## [EXERCISE BRIEF]
Extract each line of the records below that contains the word "XNOR".

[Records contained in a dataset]
········

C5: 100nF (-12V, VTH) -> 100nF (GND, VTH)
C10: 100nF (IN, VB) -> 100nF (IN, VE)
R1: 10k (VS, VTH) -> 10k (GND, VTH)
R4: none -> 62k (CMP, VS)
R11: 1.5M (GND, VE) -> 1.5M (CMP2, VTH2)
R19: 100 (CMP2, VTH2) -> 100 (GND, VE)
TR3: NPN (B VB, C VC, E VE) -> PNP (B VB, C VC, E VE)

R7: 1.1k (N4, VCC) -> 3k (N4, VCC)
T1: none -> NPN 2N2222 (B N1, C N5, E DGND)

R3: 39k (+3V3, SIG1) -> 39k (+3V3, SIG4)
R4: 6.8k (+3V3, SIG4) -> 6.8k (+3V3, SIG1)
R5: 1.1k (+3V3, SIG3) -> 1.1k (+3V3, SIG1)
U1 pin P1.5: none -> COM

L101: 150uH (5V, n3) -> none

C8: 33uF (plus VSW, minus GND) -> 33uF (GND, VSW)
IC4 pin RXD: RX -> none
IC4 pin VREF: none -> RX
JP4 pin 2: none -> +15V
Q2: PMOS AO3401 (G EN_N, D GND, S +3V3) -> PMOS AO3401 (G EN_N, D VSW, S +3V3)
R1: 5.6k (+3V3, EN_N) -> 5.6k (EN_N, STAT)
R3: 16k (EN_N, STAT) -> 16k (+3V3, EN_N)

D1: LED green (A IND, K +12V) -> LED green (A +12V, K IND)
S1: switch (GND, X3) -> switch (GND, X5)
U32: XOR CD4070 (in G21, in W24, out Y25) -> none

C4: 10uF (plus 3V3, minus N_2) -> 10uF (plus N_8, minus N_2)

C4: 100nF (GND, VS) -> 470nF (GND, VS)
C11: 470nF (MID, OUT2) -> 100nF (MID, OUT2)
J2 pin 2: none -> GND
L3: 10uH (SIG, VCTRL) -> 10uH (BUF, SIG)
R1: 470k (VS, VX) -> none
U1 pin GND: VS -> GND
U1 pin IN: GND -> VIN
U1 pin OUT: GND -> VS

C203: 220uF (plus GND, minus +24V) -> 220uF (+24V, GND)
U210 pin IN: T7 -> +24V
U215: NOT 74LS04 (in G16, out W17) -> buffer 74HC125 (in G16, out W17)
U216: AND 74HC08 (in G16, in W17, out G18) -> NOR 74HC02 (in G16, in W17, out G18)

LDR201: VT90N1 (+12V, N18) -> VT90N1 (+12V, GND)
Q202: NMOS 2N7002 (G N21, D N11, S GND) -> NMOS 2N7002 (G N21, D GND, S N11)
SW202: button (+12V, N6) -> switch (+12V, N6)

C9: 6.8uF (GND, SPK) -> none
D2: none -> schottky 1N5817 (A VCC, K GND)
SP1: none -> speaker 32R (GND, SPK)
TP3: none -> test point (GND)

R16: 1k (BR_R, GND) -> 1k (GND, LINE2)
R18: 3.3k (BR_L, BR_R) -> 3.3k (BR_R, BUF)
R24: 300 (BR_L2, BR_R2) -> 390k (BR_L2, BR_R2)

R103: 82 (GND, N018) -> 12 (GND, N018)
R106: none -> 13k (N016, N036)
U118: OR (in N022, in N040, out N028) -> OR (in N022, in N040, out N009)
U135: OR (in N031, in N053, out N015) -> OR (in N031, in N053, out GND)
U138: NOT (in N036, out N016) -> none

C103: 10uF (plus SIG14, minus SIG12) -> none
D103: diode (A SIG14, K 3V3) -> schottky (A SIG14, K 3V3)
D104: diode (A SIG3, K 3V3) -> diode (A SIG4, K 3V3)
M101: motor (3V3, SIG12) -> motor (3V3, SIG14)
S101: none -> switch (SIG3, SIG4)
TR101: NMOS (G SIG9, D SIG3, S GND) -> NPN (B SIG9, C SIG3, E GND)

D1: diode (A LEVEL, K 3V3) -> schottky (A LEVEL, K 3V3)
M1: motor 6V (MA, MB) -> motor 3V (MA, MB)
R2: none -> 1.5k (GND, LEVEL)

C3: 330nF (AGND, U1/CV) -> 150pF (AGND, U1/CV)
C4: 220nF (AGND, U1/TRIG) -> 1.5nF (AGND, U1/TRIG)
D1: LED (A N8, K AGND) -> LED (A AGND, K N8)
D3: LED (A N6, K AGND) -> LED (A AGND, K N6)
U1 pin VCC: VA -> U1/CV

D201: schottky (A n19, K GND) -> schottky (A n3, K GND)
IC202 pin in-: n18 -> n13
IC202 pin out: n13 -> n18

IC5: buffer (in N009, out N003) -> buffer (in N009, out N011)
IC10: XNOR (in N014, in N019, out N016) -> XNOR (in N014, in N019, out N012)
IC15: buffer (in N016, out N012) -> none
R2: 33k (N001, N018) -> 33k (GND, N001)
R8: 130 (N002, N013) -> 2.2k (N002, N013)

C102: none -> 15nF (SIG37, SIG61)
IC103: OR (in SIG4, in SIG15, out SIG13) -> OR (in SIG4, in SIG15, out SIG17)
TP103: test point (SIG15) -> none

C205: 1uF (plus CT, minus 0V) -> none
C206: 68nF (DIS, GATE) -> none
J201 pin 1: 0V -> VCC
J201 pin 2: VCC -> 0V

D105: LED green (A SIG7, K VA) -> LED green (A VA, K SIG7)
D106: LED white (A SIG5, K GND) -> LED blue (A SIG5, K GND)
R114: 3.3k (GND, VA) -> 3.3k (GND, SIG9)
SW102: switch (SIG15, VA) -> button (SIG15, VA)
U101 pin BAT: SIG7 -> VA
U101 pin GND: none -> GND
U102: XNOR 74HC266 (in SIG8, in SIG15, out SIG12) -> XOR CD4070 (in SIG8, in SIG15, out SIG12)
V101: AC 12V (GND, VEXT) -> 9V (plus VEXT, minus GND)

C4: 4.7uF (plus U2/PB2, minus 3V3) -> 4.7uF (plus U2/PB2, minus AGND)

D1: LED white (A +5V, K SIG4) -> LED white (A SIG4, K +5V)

········

## [RESULT FOR THIS EXERCISE]
IC10: XNOR (in N014, in N019, out N016) -> XNOR (in N014, in N019, out N012)
U102: XNOR 74HC266 (in SIG8, in SIG15, out SIG12) -> XOR CD4070 (in SIG8, in SIG15, out SIG12)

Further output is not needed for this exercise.